Exercise brief: Look through the listing and report every line that has "orange" in it.

----- Extracted material -----

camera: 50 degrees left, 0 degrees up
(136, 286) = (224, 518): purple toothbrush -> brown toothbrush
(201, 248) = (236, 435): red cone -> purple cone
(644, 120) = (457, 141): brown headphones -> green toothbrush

-----
----- Extracted material -----

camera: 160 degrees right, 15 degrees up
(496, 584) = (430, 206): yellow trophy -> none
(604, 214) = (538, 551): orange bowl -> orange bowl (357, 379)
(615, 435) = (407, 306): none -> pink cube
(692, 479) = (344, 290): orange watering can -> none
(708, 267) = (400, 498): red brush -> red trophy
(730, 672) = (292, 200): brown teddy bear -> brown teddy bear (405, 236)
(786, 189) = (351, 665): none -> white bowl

-----

Task output:
(604, 214) = (538, 551): orange bowl -> orange bowl (357, 379)
(692, 479) = (344, 290): orange watering can -> none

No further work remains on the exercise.